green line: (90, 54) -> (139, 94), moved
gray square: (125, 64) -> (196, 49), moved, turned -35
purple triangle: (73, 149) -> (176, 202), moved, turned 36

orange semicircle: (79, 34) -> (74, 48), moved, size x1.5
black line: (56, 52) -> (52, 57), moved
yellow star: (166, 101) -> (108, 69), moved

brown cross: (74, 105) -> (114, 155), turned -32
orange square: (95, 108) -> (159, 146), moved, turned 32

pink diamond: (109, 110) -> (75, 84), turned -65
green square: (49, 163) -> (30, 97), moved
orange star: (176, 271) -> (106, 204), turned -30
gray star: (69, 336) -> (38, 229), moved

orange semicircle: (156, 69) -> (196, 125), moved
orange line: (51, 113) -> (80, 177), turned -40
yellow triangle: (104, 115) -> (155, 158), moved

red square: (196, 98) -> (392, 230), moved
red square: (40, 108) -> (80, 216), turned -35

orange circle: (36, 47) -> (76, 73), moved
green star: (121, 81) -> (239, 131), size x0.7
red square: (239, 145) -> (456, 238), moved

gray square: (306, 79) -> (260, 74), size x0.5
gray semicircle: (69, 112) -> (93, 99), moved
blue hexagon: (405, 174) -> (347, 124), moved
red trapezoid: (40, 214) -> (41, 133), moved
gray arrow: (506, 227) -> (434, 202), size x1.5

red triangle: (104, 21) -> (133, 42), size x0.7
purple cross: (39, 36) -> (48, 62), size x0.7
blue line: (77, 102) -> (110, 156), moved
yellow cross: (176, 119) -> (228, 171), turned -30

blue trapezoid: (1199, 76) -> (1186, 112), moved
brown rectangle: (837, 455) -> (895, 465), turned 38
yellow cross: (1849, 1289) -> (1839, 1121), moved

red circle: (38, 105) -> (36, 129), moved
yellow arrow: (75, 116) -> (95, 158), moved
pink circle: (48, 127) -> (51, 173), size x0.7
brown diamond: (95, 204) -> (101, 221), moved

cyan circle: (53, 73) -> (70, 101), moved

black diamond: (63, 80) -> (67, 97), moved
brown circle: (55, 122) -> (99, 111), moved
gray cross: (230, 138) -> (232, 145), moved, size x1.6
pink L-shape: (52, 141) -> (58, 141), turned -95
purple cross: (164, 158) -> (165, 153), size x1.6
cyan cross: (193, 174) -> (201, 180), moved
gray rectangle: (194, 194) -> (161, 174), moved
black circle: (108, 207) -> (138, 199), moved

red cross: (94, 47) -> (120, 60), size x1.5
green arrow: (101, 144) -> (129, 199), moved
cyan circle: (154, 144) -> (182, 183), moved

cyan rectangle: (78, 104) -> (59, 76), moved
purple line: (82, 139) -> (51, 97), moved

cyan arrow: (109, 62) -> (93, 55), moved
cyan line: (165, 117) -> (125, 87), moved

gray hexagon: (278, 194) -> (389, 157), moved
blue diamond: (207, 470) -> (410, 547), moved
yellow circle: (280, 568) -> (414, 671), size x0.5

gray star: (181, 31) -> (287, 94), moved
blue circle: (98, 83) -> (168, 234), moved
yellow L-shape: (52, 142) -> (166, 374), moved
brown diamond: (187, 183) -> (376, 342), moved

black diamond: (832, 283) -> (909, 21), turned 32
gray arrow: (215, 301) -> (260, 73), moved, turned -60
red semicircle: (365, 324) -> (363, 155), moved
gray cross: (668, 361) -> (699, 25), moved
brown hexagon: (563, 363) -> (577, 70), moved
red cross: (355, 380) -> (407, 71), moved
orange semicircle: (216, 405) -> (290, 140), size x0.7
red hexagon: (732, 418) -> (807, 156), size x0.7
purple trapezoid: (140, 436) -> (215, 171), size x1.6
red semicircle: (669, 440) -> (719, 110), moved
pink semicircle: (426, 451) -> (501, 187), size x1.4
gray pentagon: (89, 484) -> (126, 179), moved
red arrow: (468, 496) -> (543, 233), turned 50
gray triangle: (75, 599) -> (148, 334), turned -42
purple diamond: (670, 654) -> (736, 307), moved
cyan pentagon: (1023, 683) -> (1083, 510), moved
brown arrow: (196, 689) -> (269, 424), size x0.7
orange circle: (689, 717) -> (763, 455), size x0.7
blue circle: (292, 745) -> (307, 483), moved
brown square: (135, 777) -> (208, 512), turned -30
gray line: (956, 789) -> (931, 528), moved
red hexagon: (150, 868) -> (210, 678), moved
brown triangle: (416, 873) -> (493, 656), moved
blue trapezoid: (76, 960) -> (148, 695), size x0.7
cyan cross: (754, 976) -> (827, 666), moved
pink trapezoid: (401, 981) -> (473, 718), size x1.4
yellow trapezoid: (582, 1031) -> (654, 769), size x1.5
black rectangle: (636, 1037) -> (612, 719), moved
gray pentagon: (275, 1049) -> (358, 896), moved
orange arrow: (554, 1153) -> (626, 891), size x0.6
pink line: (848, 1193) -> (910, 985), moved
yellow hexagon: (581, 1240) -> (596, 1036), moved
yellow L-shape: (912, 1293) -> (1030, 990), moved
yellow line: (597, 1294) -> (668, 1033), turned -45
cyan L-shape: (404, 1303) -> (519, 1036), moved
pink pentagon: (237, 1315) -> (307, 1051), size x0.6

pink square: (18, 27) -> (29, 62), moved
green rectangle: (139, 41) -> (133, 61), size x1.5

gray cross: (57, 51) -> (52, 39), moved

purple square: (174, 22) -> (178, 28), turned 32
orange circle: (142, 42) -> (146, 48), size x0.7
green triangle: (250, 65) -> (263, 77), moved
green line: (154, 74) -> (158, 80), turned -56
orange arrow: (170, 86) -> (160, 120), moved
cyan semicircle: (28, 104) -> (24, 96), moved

****************

Out of the records above, pick each line that contains the string "diamond".

* RESULT BELOW:
pink diamond: (109, 110) -> (75, 84), turned -65
brown diamond: (95, 204) -> (101, 221), moved
black diamond: (63, 80) -> (67, 97), moved
blue diamond: (207, 470) -> (410, 547), moved
brown diamond: (187, 183) -> (376, 342), moved
black diamond: (832, 283) -> (909, 21), turned 32
purple diamond: (670, 654) -> (736, 307), moved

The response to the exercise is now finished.